### Required work
Which lines below mention "lime"? Pick each one out.
── Raw data
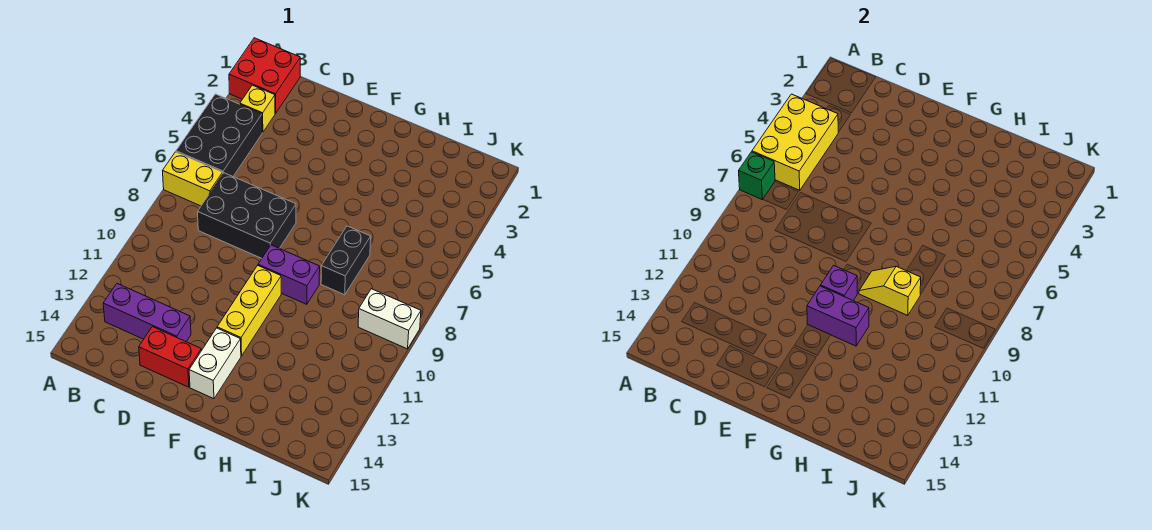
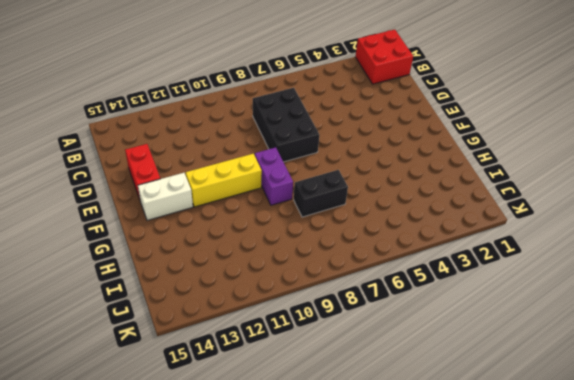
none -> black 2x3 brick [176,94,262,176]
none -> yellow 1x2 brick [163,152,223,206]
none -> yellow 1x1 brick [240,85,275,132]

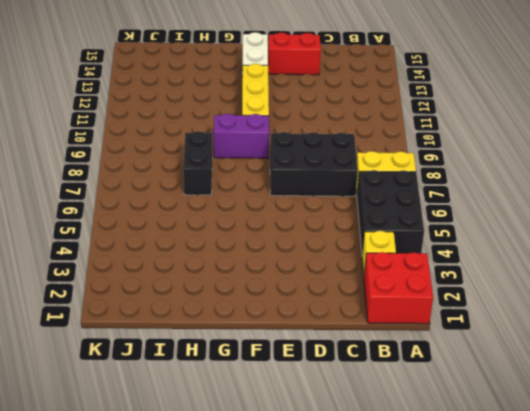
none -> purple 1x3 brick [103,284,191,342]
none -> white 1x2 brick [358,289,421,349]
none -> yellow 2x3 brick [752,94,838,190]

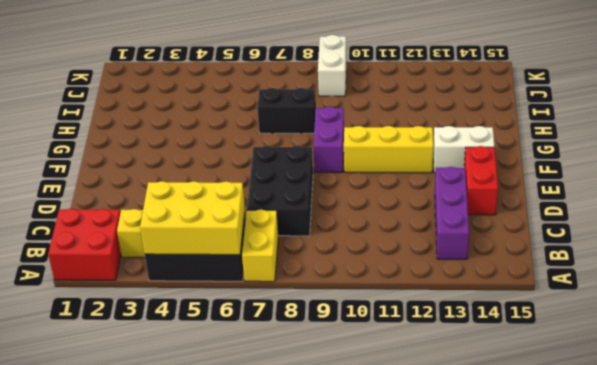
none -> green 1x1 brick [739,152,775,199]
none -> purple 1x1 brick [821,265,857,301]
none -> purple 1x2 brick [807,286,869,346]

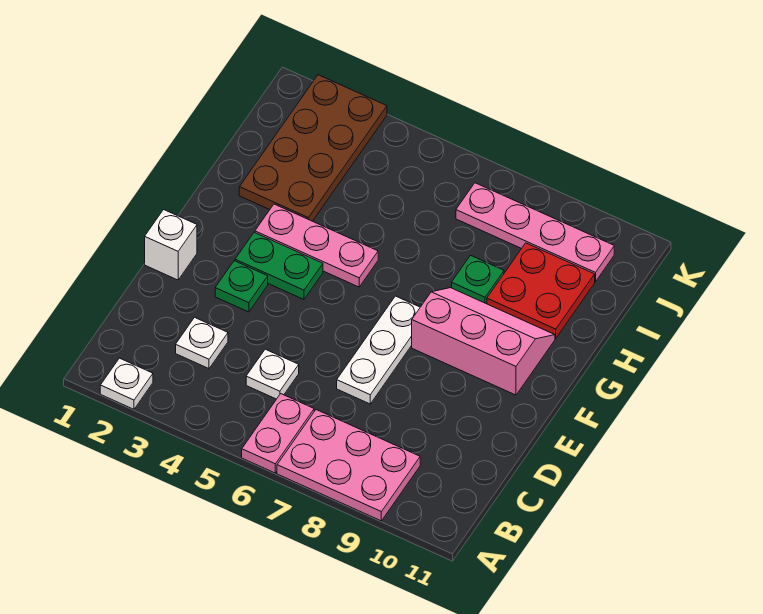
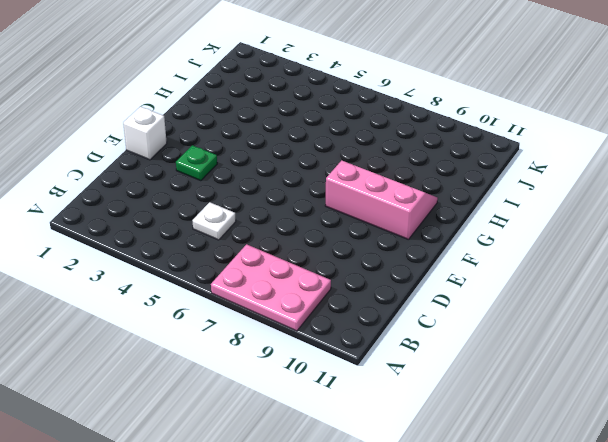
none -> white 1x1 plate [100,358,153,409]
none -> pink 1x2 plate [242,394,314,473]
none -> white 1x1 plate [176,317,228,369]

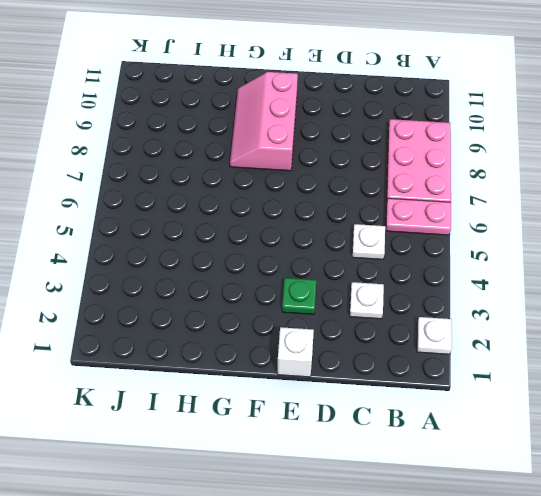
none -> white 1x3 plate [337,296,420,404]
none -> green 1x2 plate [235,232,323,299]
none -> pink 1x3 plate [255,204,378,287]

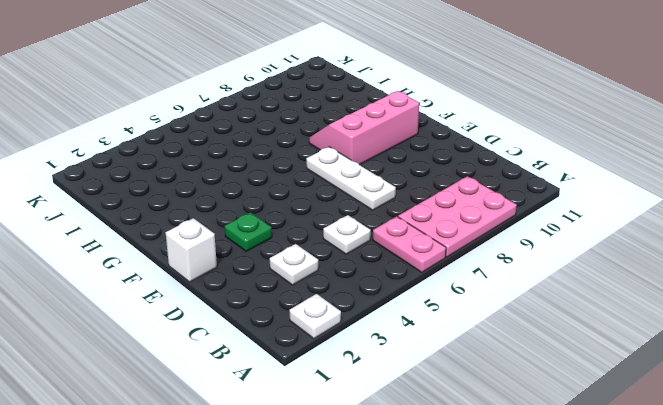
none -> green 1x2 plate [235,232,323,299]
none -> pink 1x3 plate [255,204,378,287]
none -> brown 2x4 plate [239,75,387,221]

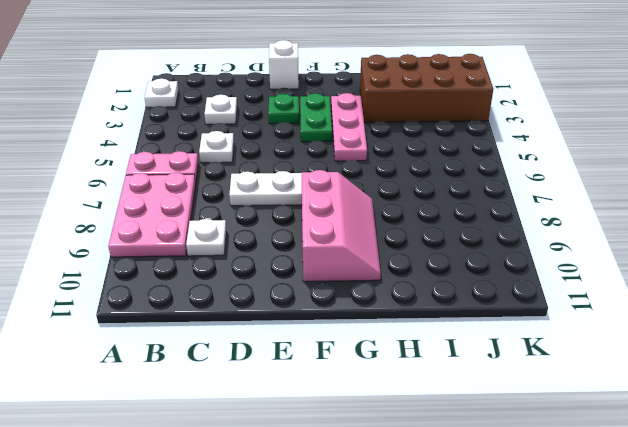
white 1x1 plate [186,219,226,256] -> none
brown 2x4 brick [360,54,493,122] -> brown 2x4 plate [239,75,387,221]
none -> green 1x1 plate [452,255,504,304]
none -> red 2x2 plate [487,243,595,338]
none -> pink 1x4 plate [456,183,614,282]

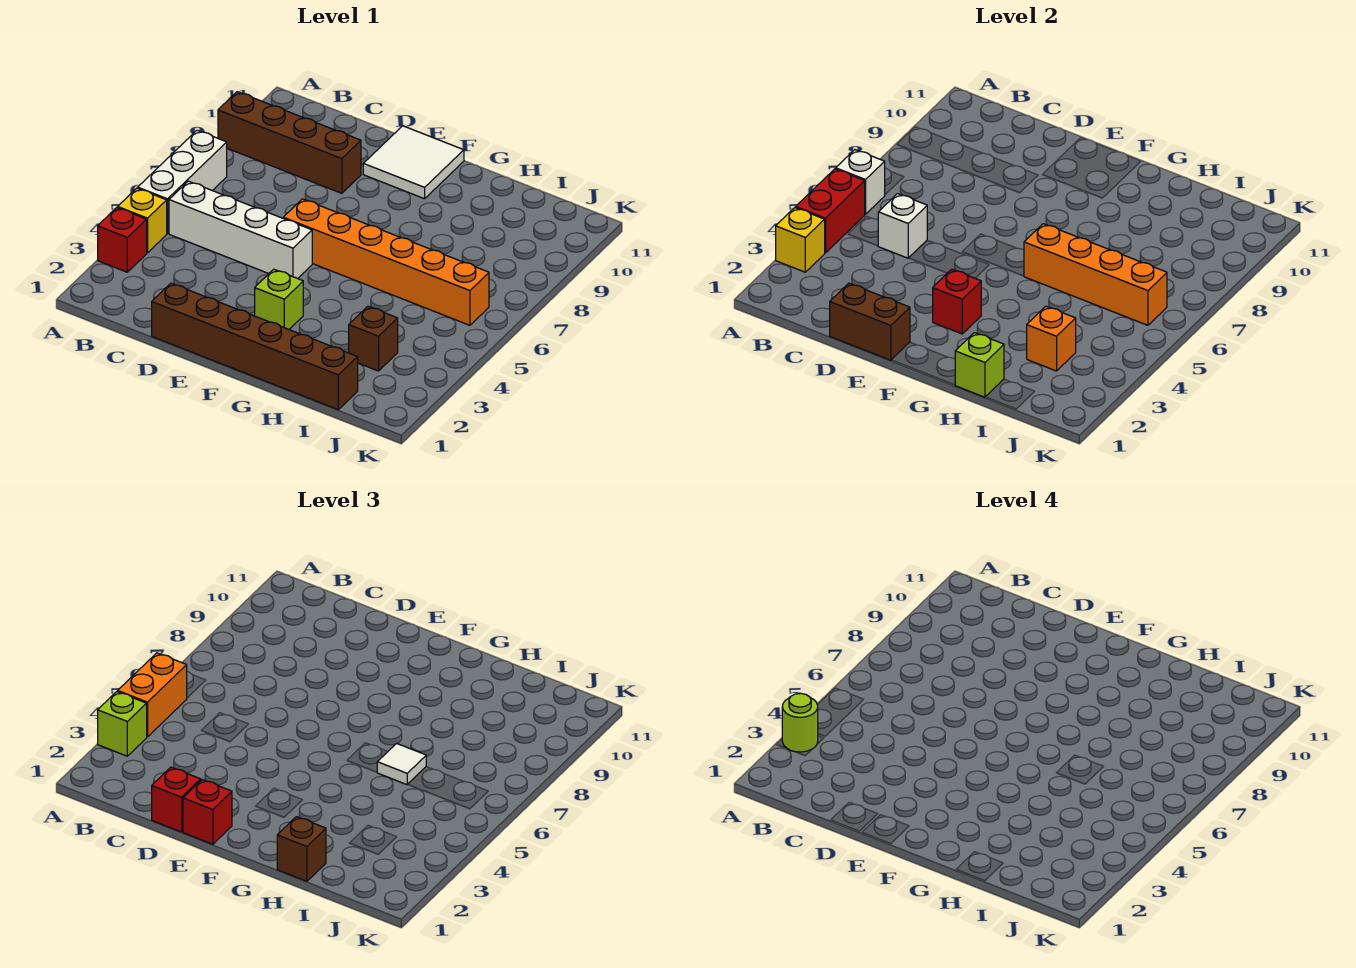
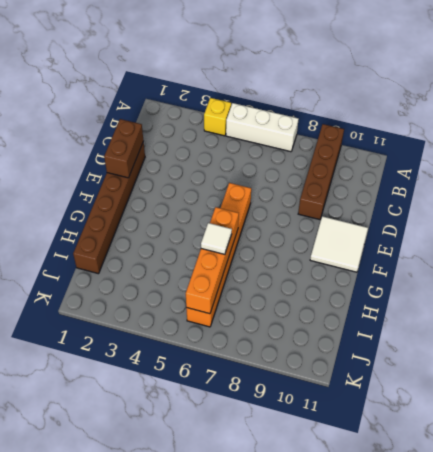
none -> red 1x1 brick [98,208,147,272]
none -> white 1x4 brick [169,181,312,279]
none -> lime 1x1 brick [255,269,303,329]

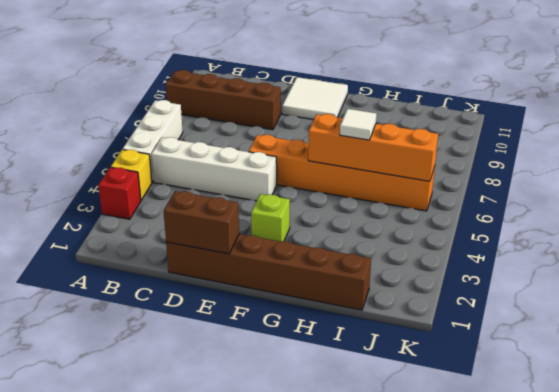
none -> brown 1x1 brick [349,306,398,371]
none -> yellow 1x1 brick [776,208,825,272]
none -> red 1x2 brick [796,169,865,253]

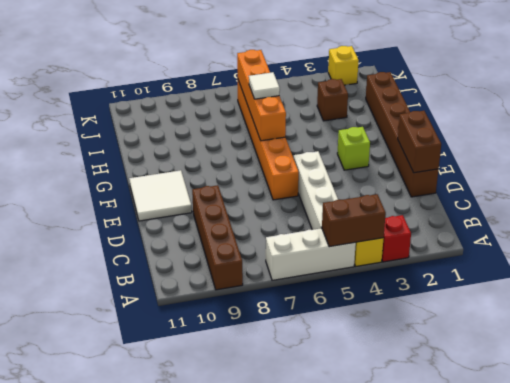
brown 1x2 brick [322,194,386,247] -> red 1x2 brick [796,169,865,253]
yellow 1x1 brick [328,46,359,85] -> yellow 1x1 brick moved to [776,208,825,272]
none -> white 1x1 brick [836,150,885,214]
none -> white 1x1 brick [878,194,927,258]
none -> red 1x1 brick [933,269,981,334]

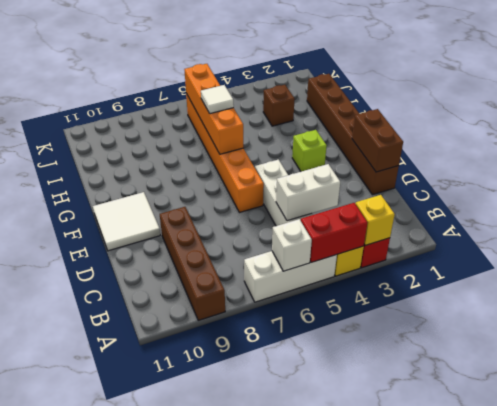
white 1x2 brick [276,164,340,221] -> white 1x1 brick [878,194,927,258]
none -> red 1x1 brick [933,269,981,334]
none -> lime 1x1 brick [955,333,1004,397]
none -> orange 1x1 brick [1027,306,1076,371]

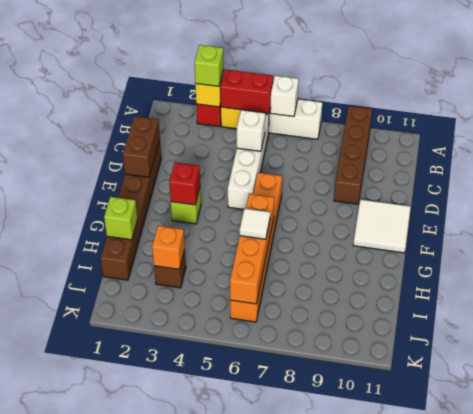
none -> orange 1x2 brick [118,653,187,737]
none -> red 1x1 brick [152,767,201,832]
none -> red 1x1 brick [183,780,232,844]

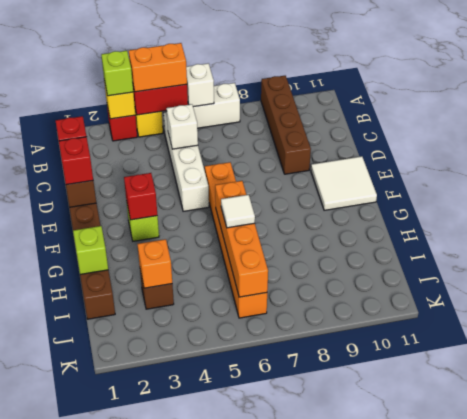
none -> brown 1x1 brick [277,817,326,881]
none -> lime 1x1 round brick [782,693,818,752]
────
### Solution for this exercise
none -> lime 1x1 brick [255,269,303,329]
none -> lime 1x1 brick [955,333,1004,397]
none -> lime 1x1 round brick [782,693,818,752]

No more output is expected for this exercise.